#### [Problem to work on]
Among the entries that follow, find every line with the word "notebook" and list it.

#### [Stored dataset items]
______________________________
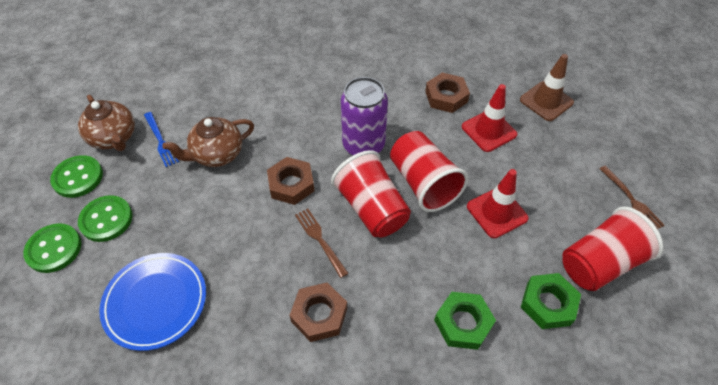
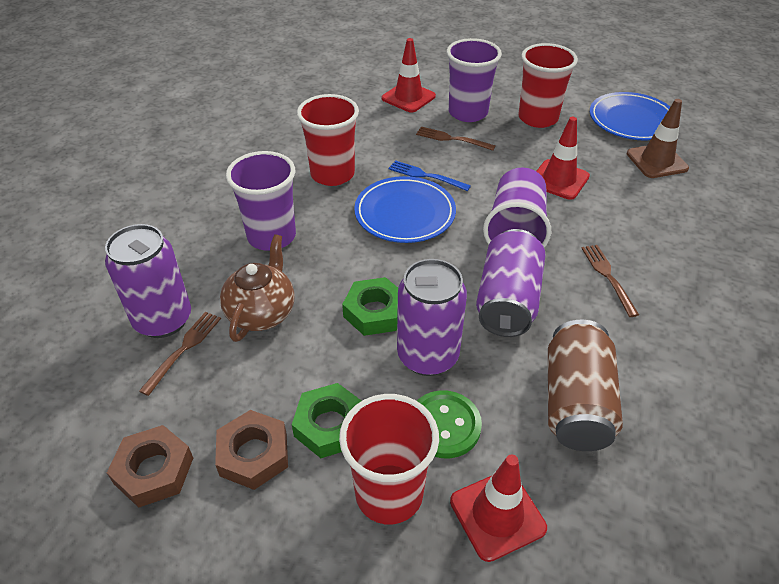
blue plate: 1 -> 2
brown can: 0 -> 1
brown fork: 2 -> 3
brown nut: 3 -> 2
brown teapot: 2 -> 1
green button: 3 -> 1
purple can: 1 -> 3
purple cup: 0 -> 3
red traffic cone: 2 -> 3

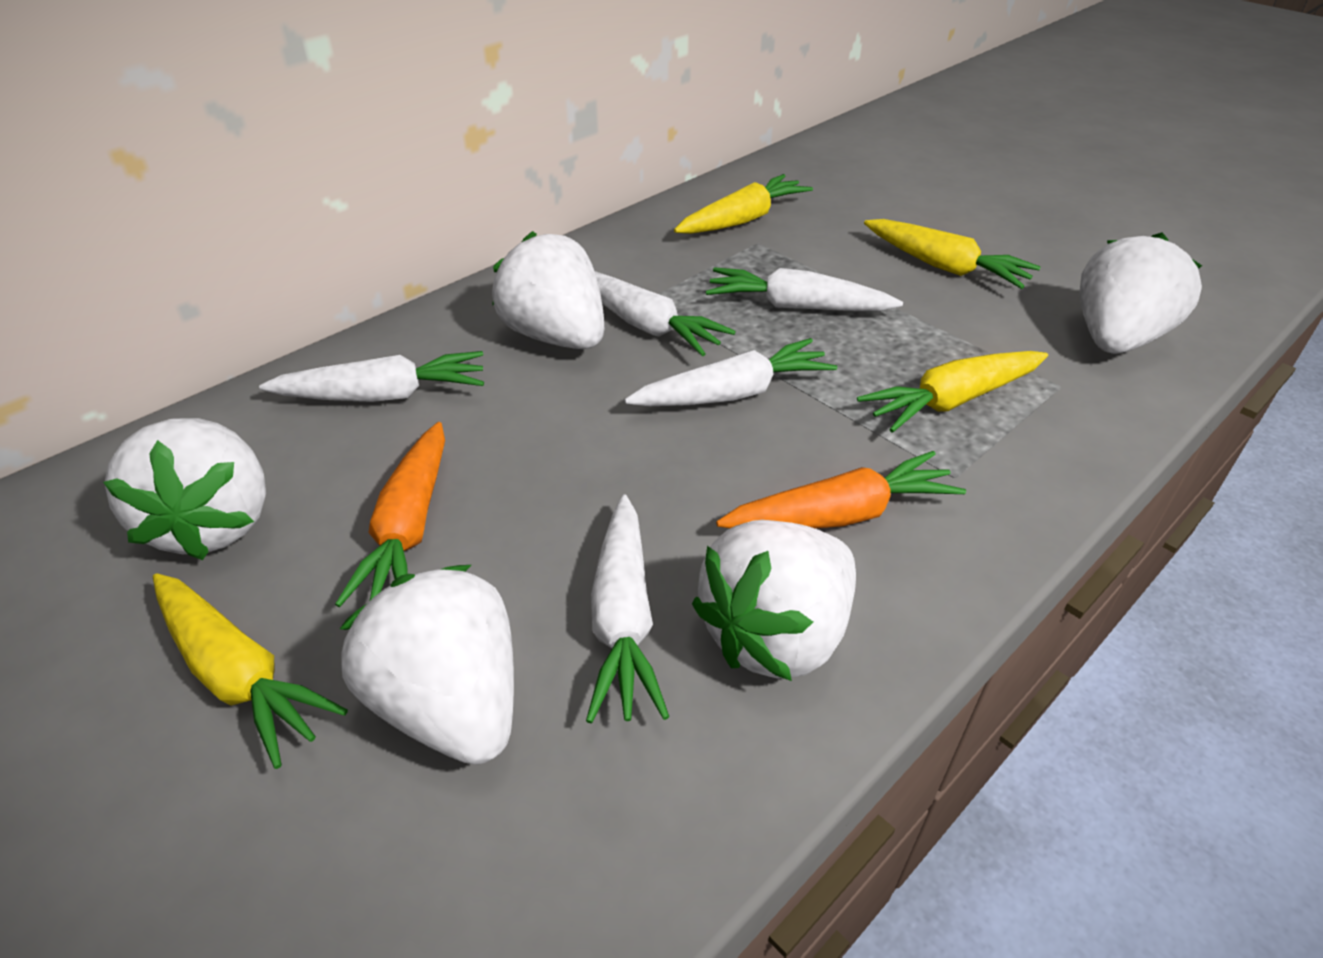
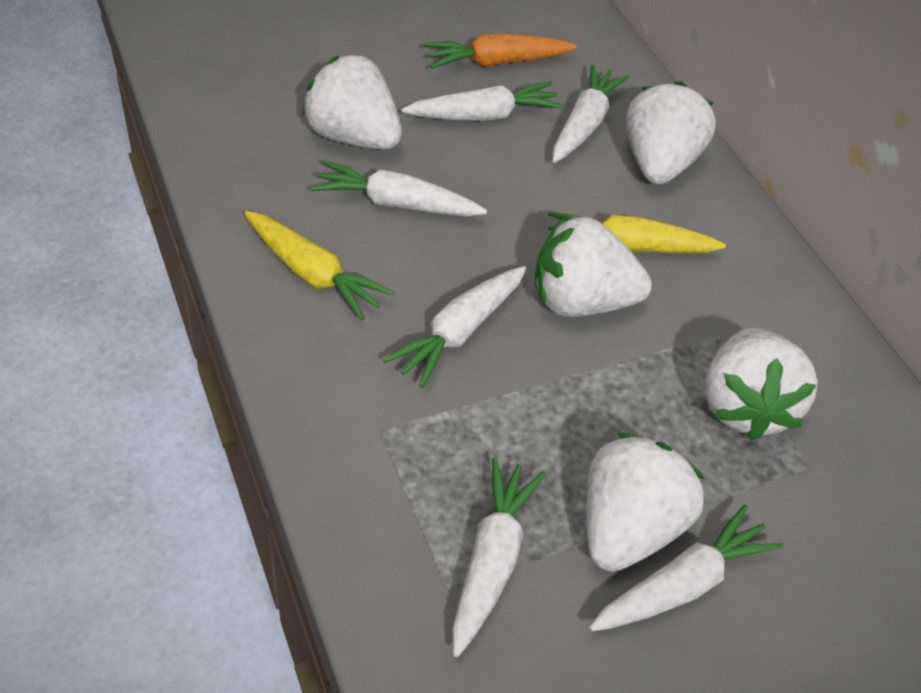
orange carrot: 2 -> 1
white carrot: 5 -> 6
yellow carrot: 4 -> 2

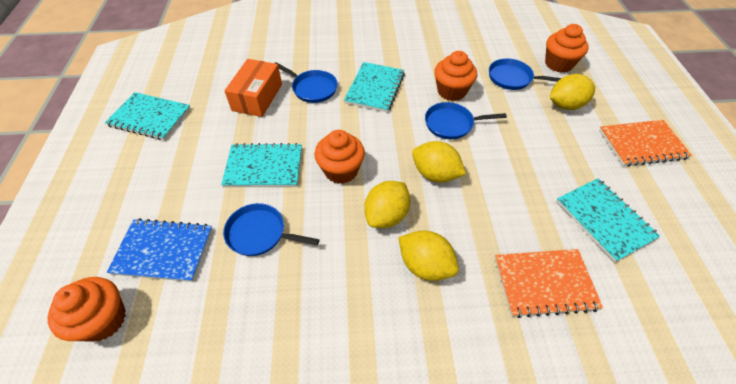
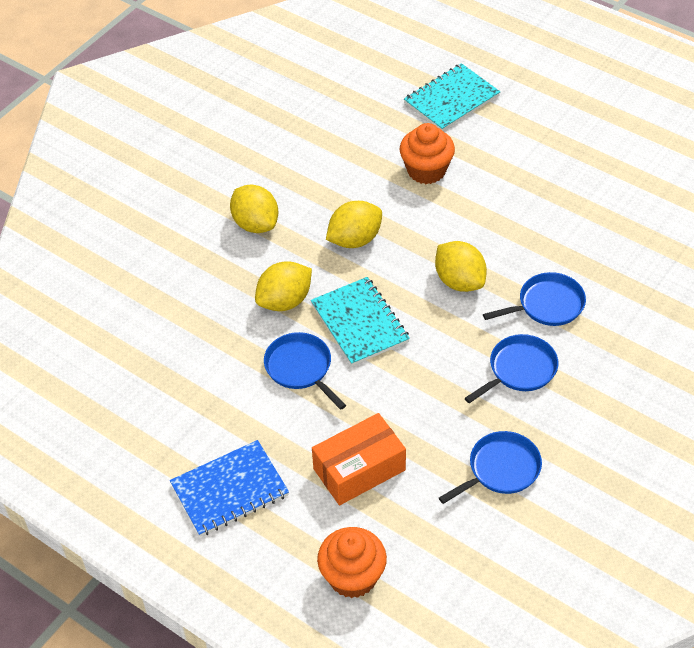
orange cupcake: 4 -> 2
orange notebook: 2 -> 0
turquoise notebook: 4 -> 2

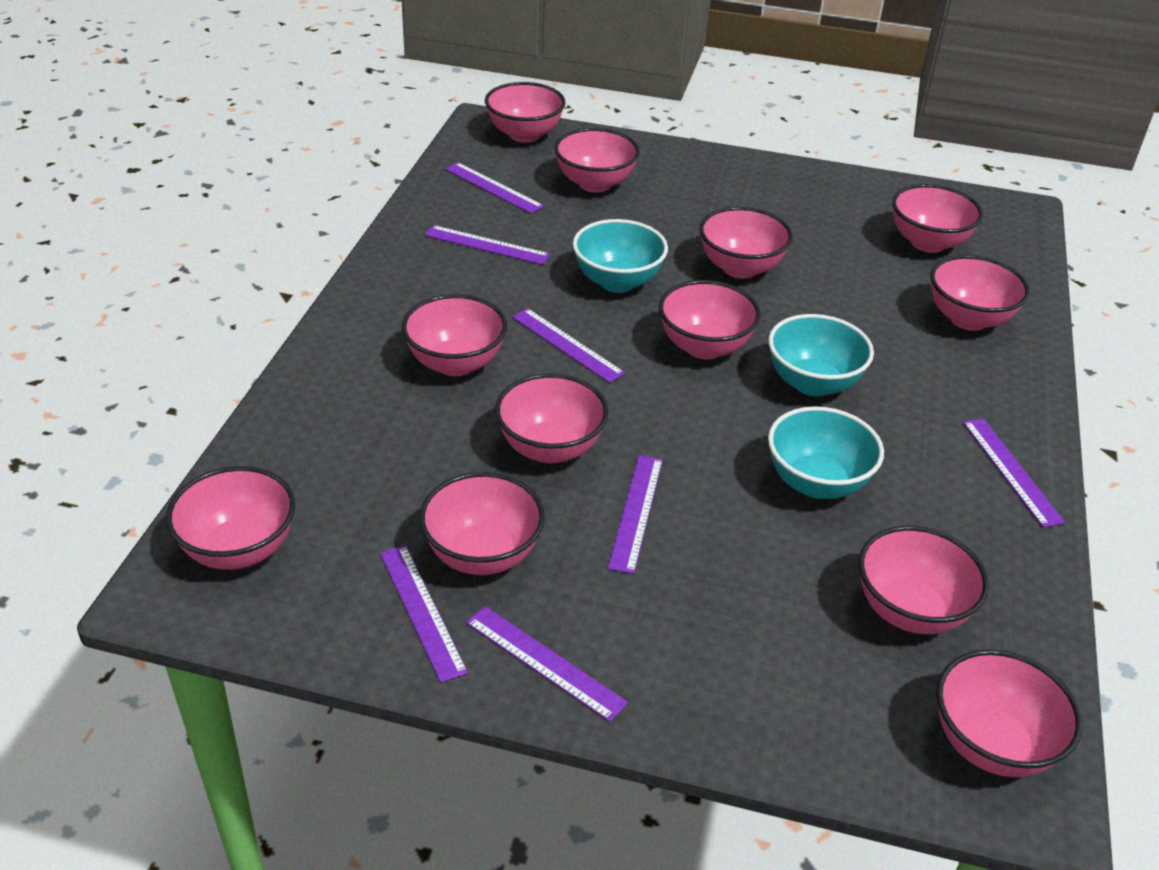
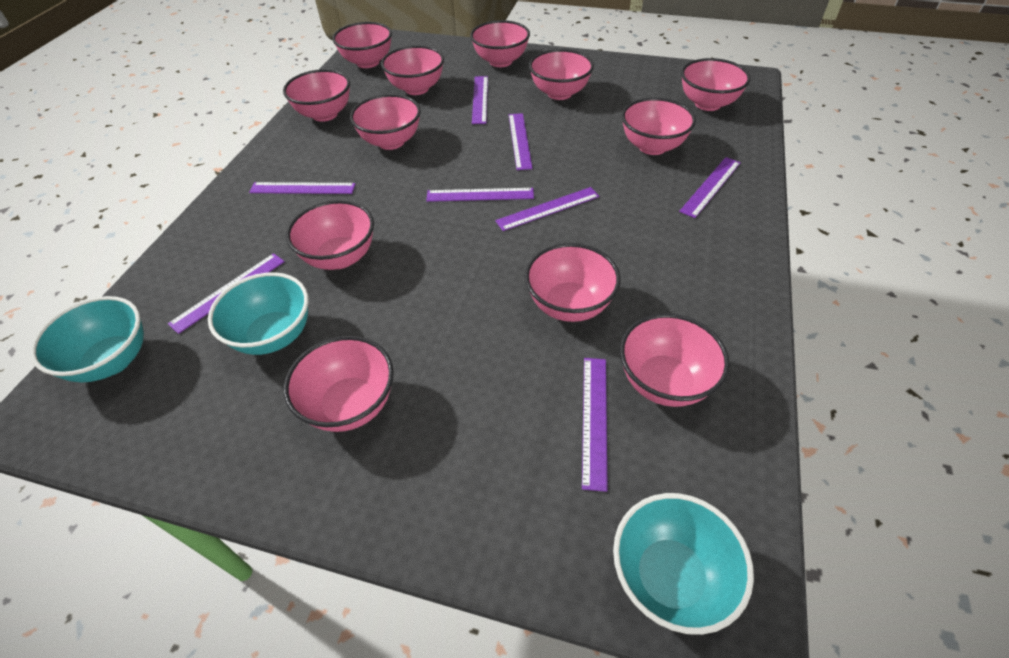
purple ruler: 7 -> 8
______________________________
#### [Problem solution]
orange notebook: 2 -> 0
turquoise notebook: 4 -> 2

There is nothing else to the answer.